Given exercise: Count the lines in the data below that contain the string "kern" and reply with that number alone.
--- --- ---
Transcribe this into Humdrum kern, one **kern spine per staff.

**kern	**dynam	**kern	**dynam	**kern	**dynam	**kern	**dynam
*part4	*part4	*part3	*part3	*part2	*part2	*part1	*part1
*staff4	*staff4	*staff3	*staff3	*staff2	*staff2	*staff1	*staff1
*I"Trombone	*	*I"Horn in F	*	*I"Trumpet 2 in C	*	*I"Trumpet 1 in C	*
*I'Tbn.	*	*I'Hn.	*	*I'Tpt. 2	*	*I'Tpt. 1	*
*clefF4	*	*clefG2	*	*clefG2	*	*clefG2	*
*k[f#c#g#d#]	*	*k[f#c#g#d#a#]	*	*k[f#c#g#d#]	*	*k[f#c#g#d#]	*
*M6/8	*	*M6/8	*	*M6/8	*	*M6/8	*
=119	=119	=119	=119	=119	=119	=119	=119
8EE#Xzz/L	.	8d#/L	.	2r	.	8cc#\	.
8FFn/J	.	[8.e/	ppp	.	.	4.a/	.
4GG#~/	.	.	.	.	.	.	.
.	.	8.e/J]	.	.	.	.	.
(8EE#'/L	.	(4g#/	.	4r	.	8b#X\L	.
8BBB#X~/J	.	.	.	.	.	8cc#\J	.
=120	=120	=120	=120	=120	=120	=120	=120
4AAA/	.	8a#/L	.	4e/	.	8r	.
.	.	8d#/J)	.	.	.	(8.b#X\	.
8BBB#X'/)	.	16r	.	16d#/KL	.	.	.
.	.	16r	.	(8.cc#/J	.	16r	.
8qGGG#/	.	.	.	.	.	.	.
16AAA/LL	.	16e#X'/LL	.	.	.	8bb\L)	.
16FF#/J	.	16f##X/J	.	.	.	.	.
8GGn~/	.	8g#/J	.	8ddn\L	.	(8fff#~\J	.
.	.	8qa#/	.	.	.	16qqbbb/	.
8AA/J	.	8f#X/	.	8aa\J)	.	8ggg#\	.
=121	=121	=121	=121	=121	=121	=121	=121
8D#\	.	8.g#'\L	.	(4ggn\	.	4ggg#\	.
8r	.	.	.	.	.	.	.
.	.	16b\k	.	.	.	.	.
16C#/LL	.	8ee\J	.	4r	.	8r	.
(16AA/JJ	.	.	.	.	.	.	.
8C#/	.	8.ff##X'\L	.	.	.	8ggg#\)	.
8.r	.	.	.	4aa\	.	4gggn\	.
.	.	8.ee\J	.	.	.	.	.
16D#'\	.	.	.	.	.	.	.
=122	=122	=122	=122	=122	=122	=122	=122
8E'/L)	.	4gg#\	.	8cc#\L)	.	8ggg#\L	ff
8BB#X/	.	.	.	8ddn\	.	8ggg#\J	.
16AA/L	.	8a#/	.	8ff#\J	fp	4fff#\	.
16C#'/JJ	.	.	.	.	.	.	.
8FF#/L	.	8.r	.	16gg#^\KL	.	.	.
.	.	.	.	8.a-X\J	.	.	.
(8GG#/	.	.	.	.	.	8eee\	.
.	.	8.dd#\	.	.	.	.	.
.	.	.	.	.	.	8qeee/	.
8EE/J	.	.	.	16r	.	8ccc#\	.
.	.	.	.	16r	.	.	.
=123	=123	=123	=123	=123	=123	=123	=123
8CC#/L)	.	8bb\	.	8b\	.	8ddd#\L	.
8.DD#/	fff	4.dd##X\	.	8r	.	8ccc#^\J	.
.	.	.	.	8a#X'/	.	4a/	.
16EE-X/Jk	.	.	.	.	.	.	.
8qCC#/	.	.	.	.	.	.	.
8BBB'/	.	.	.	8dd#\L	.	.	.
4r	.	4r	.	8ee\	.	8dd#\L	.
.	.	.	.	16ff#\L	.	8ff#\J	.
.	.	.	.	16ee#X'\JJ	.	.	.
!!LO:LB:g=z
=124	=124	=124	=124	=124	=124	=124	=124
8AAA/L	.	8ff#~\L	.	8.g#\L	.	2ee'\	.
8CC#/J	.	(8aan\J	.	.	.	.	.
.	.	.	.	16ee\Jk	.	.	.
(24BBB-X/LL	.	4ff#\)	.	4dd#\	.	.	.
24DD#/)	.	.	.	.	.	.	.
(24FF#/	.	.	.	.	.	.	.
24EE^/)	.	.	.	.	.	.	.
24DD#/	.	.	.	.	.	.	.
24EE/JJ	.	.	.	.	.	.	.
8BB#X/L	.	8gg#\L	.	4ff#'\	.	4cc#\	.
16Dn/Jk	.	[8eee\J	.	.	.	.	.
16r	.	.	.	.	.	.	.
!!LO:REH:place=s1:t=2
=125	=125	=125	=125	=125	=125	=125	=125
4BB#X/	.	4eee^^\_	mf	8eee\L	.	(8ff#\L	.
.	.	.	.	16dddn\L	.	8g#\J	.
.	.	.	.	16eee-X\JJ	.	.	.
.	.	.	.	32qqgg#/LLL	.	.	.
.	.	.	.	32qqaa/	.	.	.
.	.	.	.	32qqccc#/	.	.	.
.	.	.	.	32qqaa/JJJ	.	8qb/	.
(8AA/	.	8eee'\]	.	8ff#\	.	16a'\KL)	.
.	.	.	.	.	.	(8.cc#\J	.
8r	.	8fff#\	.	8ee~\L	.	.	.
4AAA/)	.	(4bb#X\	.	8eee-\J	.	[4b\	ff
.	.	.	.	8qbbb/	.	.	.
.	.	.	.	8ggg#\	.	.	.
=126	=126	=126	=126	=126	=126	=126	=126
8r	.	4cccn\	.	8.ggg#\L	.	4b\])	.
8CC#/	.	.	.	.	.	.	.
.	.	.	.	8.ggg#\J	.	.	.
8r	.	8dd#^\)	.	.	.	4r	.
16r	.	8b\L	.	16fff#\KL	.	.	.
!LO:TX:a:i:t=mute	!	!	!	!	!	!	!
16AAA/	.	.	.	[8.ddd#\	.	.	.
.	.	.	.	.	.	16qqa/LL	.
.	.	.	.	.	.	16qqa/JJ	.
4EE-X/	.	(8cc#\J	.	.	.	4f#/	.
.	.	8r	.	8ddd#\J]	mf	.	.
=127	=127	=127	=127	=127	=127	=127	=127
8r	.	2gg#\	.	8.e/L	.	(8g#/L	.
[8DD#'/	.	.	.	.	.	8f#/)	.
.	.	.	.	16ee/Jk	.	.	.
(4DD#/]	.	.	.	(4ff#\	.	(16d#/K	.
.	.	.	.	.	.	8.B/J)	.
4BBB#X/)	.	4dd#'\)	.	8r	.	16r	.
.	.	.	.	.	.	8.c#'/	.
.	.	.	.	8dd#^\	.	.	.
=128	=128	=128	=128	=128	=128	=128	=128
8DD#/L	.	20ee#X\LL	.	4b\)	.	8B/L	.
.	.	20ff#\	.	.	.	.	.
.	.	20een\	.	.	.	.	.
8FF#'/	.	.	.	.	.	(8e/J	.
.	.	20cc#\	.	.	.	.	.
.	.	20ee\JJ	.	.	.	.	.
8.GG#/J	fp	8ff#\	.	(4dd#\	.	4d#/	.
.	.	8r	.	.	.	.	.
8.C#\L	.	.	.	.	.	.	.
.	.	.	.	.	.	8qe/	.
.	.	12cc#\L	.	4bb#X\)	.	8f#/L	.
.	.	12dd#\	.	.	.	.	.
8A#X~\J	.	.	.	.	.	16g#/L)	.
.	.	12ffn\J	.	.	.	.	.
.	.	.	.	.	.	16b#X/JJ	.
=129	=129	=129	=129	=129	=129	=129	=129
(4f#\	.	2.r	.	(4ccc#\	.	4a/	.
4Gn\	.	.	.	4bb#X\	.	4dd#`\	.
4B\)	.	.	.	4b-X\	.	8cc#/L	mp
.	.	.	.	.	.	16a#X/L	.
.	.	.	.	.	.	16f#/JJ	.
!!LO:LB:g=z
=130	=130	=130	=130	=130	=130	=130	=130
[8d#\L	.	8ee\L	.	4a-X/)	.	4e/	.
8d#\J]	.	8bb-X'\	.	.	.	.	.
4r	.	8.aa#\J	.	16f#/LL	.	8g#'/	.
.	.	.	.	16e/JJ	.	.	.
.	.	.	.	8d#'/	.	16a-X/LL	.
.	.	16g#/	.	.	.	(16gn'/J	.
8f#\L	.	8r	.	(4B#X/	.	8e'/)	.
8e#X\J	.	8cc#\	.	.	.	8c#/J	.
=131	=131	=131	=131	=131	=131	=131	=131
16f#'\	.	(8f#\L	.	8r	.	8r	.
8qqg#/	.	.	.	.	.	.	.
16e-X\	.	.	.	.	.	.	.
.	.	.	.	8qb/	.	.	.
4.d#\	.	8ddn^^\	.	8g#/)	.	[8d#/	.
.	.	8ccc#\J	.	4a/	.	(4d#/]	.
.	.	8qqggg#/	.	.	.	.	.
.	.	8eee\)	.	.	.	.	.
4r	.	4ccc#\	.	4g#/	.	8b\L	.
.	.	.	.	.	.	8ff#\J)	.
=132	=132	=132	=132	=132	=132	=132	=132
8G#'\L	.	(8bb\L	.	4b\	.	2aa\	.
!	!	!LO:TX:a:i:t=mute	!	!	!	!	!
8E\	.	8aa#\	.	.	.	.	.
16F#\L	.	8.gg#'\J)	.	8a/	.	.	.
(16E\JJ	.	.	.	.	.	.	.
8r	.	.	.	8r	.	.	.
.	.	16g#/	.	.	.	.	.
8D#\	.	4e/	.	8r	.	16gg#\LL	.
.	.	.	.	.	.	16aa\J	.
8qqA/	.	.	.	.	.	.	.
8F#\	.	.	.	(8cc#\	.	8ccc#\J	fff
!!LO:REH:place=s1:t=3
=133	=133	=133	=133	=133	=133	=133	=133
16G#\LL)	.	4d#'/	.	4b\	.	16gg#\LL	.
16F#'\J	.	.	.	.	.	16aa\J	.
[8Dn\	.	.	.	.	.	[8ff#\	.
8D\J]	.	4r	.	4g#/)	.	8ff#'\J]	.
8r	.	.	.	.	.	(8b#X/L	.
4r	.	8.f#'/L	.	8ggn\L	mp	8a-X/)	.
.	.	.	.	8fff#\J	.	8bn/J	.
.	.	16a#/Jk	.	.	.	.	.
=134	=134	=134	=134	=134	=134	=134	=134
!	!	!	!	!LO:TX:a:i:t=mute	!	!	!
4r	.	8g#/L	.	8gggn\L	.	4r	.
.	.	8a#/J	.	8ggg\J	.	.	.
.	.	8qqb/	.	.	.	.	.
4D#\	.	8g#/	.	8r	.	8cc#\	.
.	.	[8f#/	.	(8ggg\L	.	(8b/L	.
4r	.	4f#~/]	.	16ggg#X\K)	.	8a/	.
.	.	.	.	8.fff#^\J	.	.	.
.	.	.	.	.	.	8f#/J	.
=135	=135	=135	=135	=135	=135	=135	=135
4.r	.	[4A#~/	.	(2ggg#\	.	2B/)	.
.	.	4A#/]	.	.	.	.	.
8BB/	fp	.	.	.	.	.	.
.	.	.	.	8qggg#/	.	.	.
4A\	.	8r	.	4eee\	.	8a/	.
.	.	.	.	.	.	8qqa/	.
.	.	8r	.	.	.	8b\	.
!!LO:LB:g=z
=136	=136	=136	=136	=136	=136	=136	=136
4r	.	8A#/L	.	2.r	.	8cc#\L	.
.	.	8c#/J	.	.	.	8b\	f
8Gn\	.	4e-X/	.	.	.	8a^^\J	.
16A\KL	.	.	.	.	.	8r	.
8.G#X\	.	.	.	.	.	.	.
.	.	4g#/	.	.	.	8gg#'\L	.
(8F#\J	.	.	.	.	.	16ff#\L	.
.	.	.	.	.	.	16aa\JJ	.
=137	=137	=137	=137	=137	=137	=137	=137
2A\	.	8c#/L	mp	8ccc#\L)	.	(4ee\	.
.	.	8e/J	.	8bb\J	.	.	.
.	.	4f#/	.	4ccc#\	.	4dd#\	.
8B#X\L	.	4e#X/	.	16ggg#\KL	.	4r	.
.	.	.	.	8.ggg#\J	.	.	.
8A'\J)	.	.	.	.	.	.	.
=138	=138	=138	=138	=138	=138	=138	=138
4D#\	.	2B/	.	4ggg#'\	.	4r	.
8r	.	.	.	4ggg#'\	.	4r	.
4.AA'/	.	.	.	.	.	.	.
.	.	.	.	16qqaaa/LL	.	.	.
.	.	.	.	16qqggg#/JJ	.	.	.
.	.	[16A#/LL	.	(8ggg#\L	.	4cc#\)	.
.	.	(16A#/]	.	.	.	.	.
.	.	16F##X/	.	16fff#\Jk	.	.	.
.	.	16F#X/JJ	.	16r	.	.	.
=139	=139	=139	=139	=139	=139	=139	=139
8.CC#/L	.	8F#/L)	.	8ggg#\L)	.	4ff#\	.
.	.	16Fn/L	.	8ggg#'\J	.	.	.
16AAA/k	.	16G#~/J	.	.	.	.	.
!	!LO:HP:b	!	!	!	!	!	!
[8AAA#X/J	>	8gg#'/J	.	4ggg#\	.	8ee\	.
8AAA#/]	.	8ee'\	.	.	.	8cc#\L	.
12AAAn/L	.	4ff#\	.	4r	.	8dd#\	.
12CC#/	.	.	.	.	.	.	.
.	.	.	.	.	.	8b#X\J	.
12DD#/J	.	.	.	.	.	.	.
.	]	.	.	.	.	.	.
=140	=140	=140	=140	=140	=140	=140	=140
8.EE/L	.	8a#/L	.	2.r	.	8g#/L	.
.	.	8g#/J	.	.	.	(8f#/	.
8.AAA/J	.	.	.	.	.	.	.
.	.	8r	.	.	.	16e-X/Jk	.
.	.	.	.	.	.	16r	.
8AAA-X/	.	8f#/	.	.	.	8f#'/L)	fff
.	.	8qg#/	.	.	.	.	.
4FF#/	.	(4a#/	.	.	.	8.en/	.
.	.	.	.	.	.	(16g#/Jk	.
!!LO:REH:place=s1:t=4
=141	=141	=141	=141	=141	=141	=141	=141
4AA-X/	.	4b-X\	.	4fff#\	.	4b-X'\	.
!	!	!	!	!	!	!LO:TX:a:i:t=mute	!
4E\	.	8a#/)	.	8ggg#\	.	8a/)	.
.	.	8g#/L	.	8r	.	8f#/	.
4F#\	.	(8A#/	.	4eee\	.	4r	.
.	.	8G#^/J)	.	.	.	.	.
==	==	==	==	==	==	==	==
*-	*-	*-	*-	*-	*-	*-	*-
--- --- ---
Full answer: 2